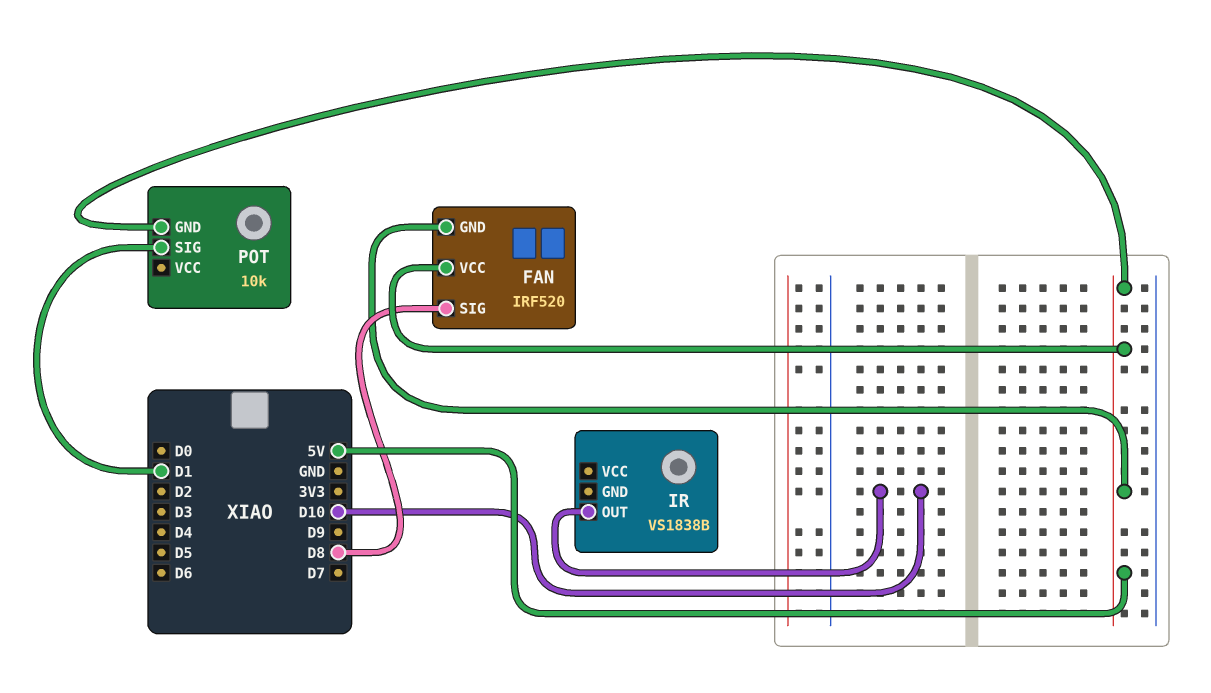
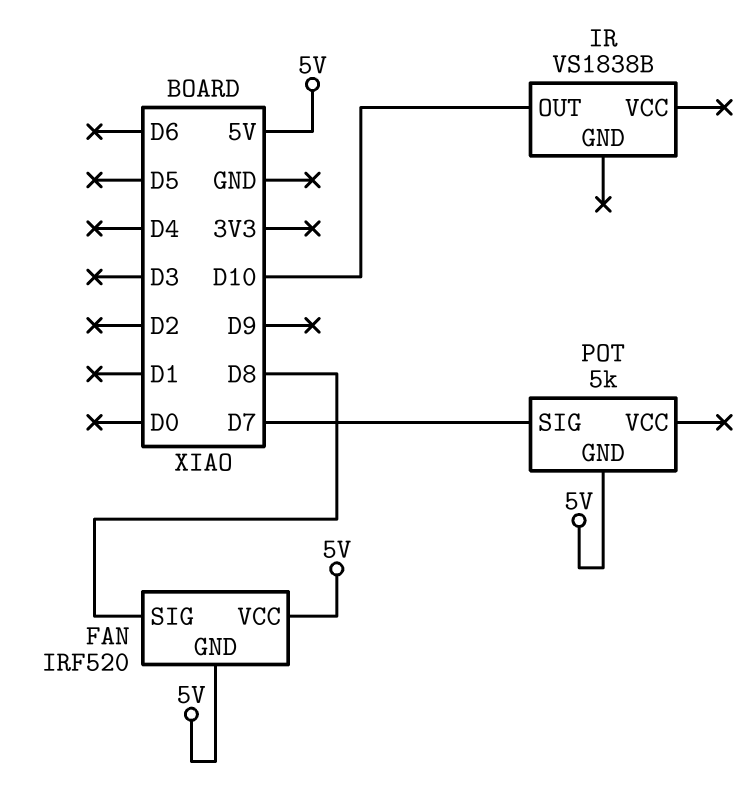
POT: 10k -> 5k
POT pin SIG: D1 -> D7

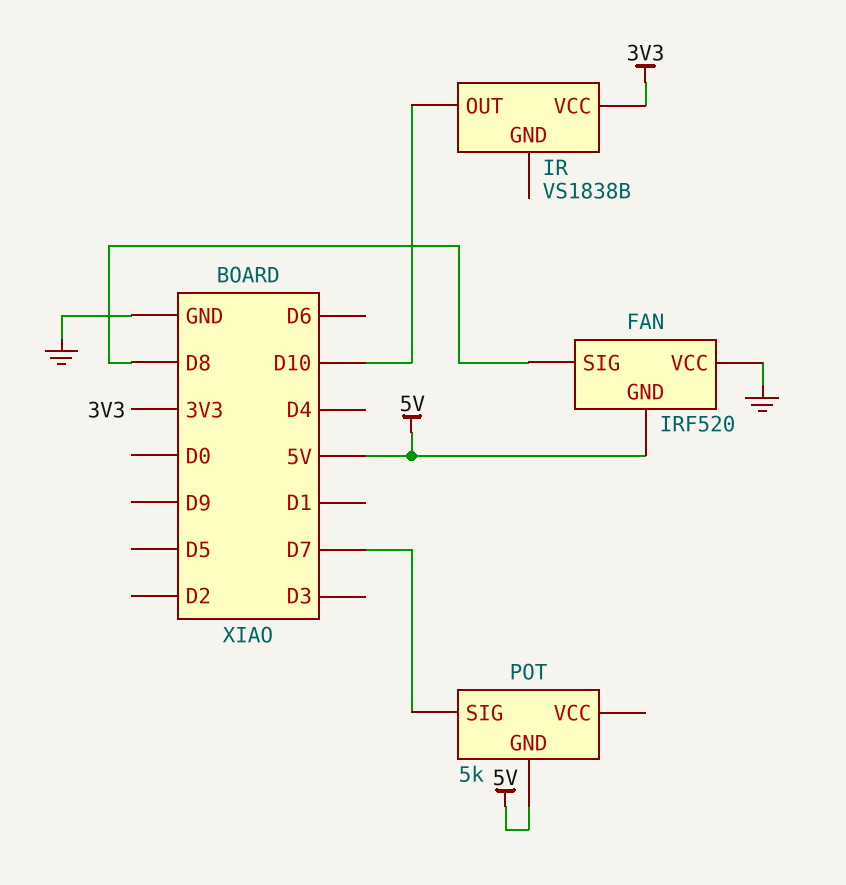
FAN pin VCC: 5V -> GND
IR pin VCC: none -> 3V3

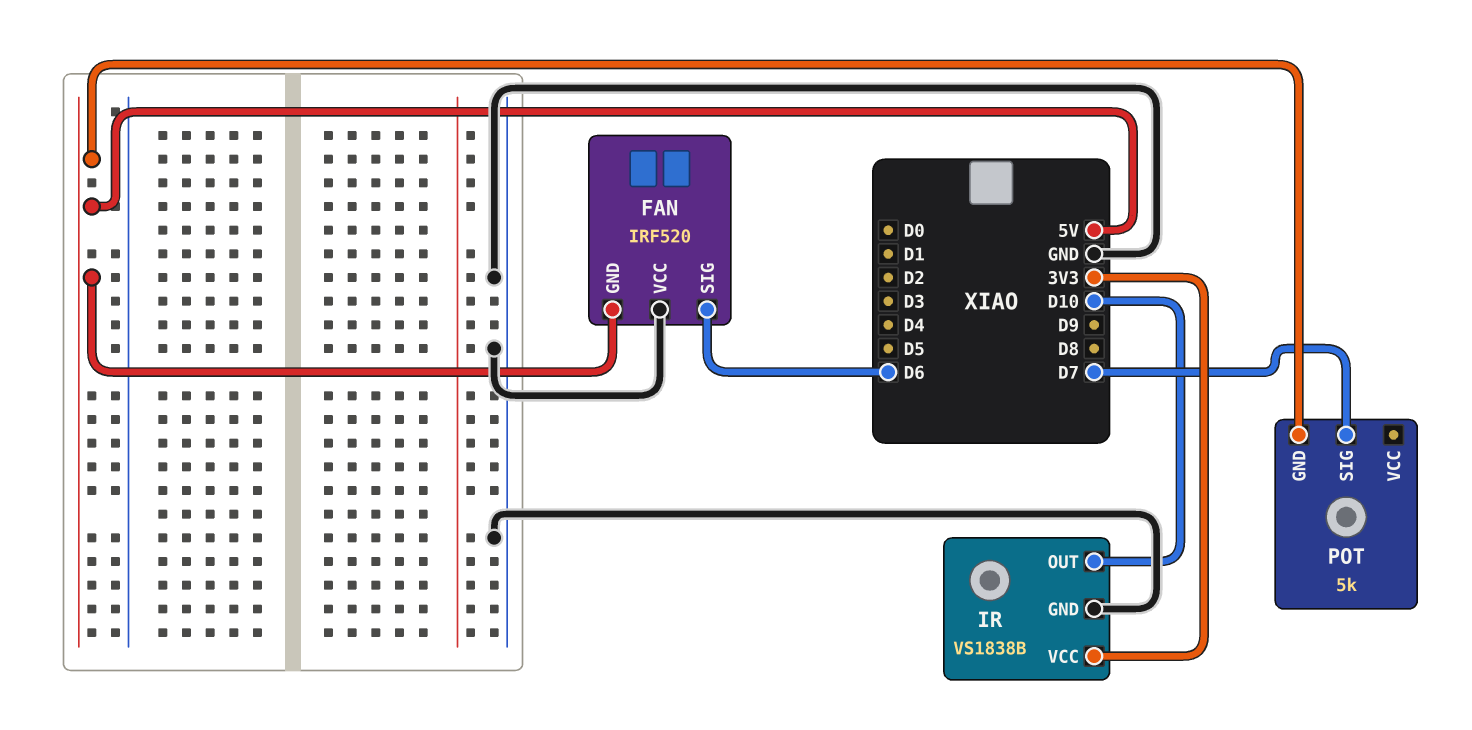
FAN pin SIG: D8 -> D6
IR pin GND: none -> GND

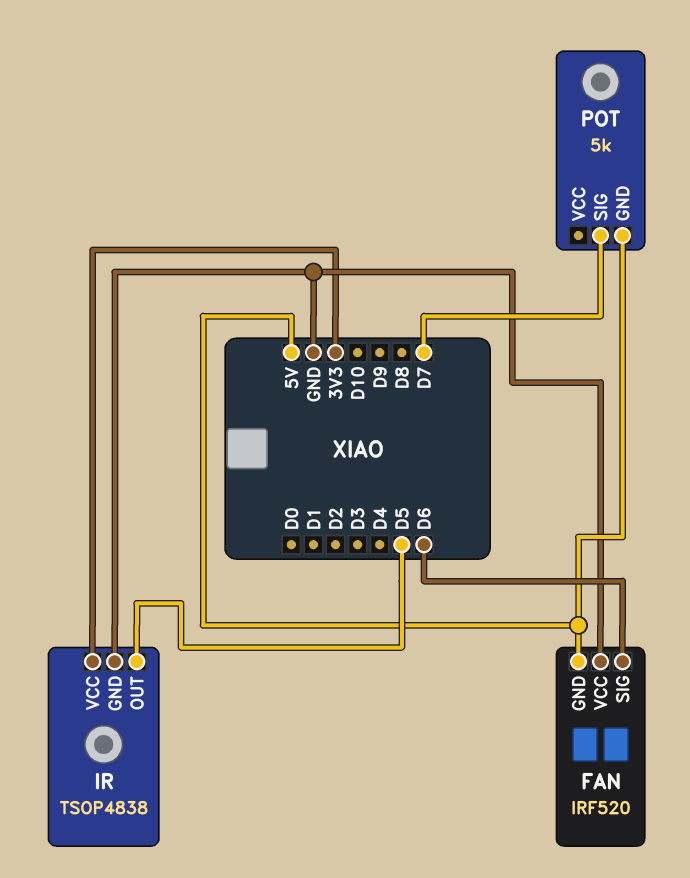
IR: VS1838B -> TSOP4838
IR pin OUT: D10 -> D5

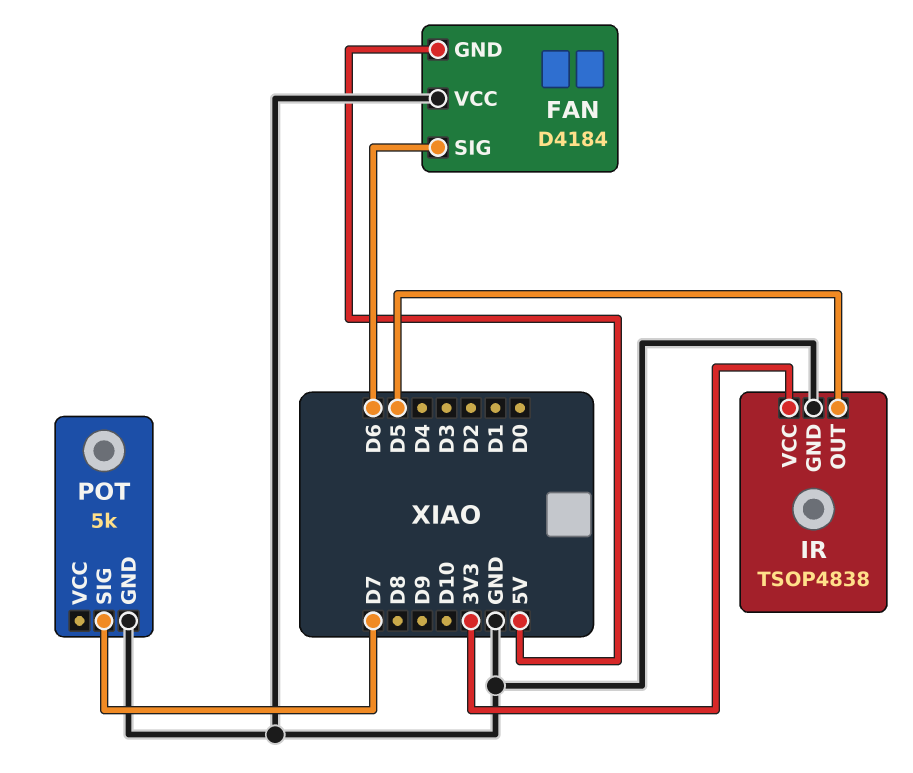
FAN: IRF520 -> D4184
POT pin GND: 5V -> GND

# WORK TASK
Everything above should be given again exactly, apart from the pictures.

# PROBLEM SOLUTION
POT: 10k -> 5k
POT pin SIG: D1 -> D7

FAN pin VCC: 5V -> GND
IR pin VCC: none -> 3V3

FAN pin SIG: D8 -> D6
IR pin GND: none -> GND

IR: VS1838B -> TSOP4838
IR pin OUT: D10 -> D5

FAN: IRF520 -> D4184
POT pin GND: 5V -> GND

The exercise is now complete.